Dataset excerpts =
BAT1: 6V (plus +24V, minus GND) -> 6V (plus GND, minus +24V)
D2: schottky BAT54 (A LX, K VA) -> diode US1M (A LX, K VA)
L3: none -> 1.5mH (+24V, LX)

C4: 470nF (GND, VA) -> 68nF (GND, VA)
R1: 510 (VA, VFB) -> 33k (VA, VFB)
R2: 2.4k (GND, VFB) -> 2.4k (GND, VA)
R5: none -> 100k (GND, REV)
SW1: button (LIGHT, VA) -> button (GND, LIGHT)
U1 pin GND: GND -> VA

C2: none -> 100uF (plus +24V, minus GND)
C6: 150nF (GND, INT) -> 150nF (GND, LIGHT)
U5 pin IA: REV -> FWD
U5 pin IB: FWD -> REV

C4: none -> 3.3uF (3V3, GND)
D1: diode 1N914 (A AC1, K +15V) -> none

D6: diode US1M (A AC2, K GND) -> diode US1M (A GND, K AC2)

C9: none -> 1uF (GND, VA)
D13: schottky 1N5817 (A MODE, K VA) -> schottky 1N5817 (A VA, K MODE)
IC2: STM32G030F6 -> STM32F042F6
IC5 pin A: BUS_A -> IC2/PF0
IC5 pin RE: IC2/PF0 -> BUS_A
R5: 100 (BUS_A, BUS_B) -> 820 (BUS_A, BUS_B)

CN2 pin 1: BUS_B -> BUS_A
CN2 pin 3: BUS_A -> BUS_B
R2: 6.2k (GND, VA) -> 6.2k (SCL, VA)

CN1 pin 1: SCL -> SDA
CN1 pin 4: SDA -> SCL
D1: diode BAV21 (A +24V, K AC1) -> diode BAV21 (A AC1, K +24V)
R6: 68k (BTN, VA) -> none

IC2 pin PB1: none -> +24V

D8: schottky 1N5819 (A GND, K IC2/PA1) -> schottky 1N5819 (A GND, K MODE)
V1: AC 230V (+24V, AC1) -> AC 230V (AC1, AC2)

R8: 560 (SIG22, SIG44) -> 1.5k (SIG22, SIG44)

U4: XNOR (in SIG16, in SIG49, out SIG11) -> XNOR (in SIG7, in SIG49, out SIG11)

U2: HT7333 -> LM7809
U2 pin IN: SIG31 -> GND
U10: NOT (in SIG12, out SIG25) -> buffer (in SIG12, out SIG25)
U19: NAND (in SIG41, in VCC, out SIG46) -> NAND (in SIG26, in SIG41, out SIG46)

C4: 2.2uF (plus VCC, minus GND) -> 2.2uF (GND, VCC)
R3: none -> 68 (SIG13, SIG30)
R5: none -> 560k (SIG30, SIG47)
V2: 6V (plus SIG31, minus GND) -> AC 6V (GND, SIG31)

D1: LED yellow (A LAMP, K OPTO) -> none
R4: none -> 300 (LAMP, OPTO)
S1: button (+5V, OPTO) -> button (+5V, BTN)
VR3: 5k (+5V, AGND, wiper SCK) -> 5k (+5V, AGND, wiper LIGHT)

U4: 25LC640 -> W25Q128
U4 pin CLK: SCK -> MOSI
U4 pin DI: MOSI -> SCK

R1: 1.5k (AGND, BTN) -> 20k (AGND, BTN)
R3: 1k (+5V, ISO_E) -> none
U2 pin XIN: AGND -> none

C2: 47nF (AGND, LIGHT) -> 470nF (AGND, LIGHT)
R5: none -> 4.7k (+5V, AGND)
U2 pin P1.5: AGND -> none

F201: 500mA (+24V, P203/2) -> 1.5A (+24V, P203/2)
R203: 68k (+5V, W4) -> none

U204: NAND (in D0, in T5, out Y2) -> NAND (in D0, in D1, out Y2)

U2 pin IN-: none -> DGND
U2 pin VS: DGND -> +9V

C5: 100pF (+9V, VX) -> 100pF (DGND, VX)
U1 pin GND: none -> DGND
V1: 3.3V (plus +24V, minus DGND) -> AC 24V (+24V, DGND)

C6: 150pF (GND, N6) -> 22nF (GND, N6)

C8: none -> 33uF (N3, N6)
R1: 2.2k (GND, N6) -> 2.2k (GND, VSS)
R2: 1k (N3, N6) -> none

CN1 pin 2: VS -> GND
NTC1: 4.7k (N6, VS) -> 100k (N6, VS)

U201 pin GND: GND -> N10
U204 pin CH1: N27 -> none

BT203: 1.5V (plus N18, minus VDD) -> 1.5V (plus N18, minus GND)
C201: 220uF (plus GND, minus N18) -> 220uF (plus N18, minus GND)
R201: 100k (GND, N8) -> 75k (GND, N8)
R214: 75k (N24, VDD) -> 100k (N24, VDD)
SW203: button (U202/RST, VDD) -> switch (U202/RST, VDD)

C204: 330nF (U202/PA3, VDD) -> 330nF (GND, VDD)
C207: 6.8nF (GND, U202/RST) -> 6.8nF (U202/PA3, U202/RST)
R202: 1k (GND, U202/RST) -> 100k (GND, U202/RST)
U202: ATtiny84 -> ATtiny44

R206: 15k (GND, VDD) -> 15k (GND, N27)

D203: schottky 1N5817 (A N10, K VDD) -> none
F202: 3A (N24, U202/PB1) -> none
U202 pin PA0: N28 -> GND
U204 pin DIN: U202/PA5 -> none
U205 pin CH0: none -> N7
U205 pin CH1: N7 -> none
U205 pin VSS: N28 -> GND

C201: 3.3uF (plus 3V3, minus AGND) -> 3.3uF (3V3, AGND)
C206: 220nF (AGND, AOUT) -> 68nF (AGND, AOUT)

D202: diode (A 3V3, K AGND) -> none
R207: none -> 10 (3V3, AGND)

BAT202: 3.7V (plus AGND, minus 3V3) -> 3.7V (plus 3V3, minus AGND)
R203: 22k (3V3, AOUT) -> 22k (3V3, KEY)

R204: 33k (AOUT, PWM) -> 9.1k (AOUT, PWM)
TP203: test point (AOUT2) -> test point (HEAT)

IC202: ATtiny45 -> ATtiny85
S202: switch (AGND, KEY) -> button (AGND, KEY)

Brief = Above are the records. Print exactly, and only, the lines from the line with "R5: none -> 4.7k (+5V, AGND)" to the line with "R206: 15k (GND, VDD) -> 15k (GND, N27)", both inclusive.

Result below =
R5: none -> 4.7k (+5V, AGND)
U2 pin P1.5: AGND -> none

F201: 500mA (+24V, P203/2) -> 1.5A (+24V, P203/2)
R203: 68k (+5V, W4) -> none

U204: NAND (in D0, in T5, out Y2) -> NAND (in D0, in D1, out Y2)

U2 pin IN-: none -> DGND
U2 pin VS: DGND -> +9V

C5: 100pF (+9V, VX) -> 100pF (DGND, VX)
U1 pin GND: none -> DGND
V1: 3.3V (plus +24V, minus DGND) -> AC 24V (+24V, DGND)

C6: 150pF (GND, N6) -> 22nF (GND, N6)

C8: none -> 33uF (N3, N6)
R1: 2.2k (GND, N6) -> 2.2k (GND, VSS)
R2: 1k (N3, N6) -> none

CN1 pin 2: VS -> GND
NTC1: 4.7k (N6, VS) -> 100k (N6, VS)

U201 pin GND: GND -> N10
U204 pin CH1: N27 -> none

BT203: 1.5V (plus N18, minus VDD) -> 1.5V (plus N18, minus GND)
C201: 220uF (plus GND, minus N18) -> 220uF (plus N18, minus GND)
R201: 100k (GND, N8) -> 75k (GND, N8)
R214: 75k (N24, VDD) -> 100k (N24, VDD)
SW203: button (U202/RST, VDD) -> switch (U202/RST, VDD)

C204: 330nF (U202/PA3, VDD) -> 330nF (GND, VDD)
C207: 6.8nF (GND, U202/RST) -> 6.8nF (U202/PA3, U202/RST)
R202: 1k (GND, U202/RST) -> 100k (GND, U202/RST)
U202: ATtiny84 -> ATtiny44

R206: 15k (GND, VDD) -> 15k (GND, N27)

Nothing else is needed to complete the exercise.